--- Records for the task Enclosed Below ---
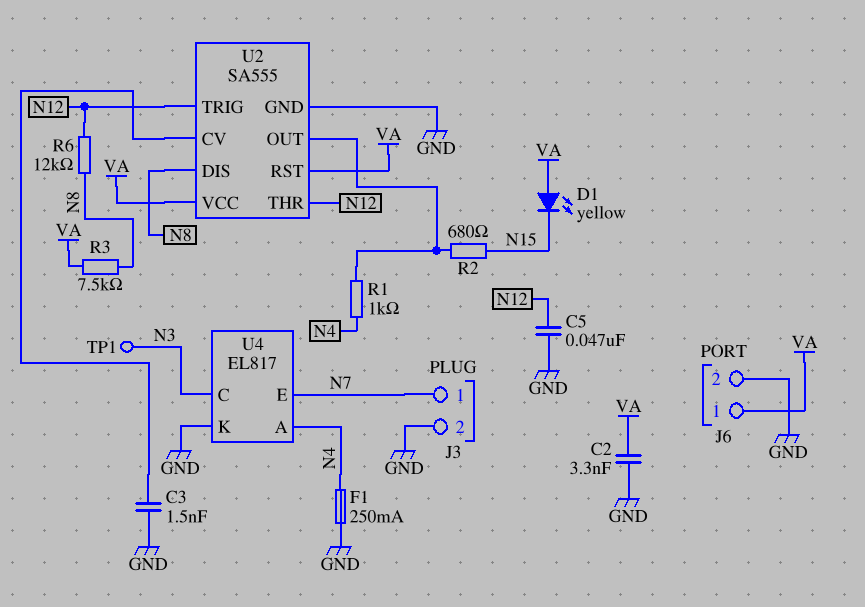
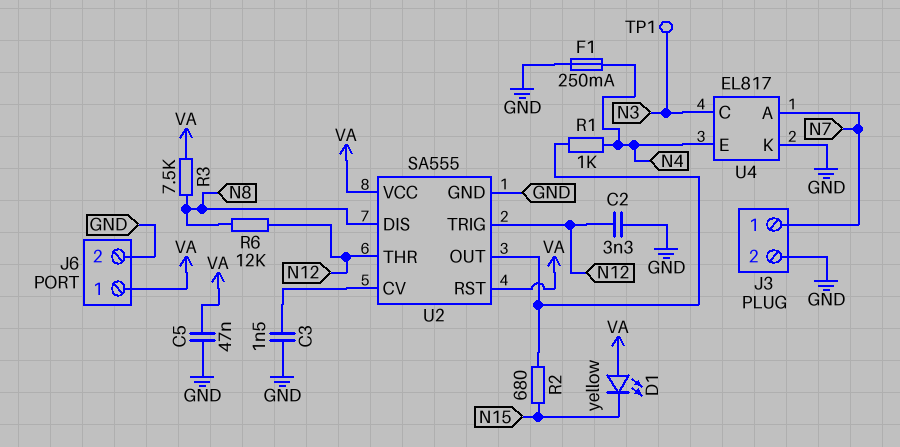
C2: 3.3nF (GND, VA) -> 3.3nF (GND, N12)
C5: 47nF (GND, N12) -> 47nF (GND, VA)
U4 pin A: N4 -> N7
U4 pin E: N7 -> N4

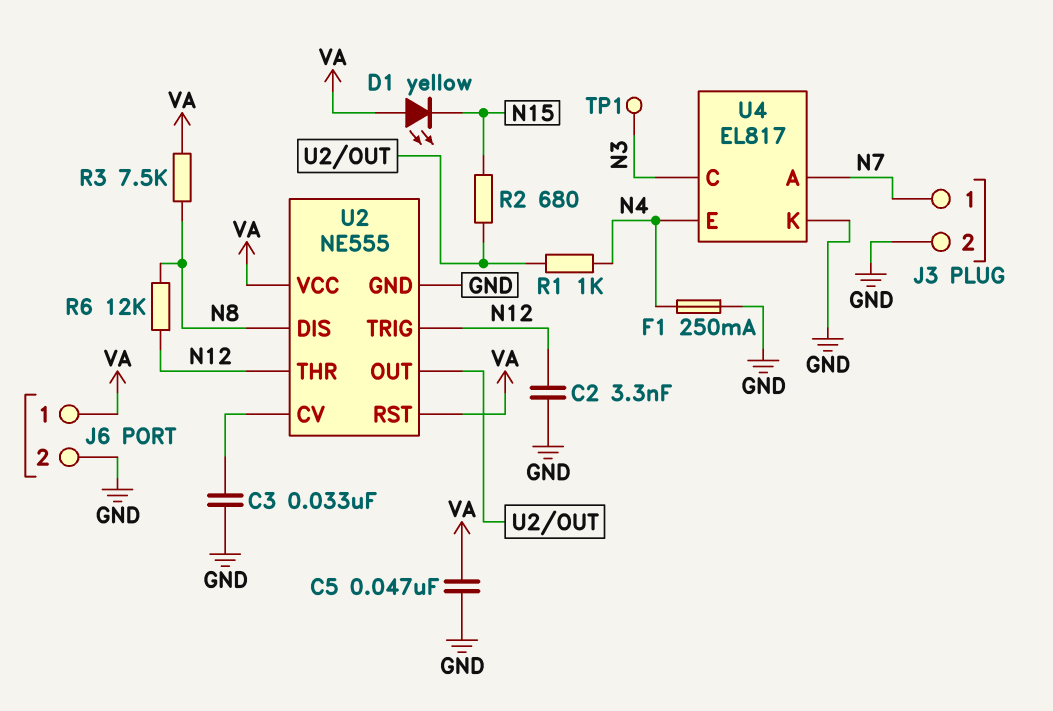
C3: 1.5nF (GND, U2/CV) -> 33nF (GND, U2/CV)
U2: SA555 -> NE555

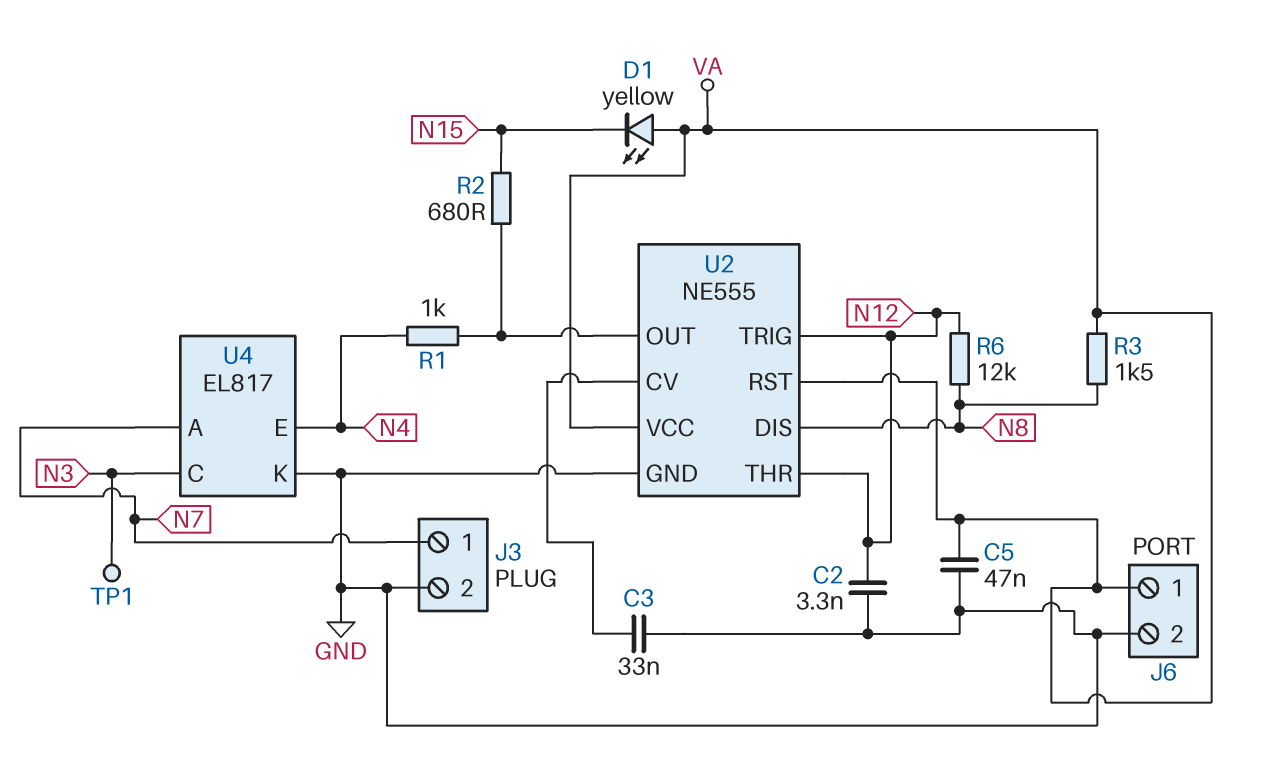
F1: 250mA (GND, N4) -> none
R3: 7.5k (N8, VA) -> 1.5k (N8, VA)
--- End of Enclosed Records for the task ---
--- Records for the task Enclosed Below ---
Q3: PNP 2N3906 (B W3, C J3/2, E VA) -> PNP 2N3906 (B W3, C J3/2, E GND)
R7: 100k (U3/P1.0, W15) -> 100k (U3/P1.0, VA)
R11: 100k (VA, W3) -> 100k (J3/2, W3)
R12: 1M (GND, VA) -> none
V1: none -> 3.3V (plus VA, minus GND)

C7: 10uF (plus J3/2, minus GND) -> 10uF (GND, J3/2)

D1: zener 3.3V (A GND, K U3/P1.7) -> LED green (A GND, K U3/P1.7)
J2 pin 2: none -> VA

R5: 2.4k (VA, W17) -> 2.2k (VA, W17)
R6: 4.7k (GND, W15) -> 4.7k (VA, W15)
--- End of Enclosed Records for the task ---
Brief - "U2: SA555 -> NE555" marks the first line to copy, and "R3: 7.5k (N8, VA) -> 1.5k (N8, VA)" marks the last. Repeat that stretch above exactly, with no pictures.

Reply -
U2: SA555 -> NE555

F1: 250mA (GND, N4) -> none
R3: 7.5k (N8, VA) -> 1.5k (N8, VA)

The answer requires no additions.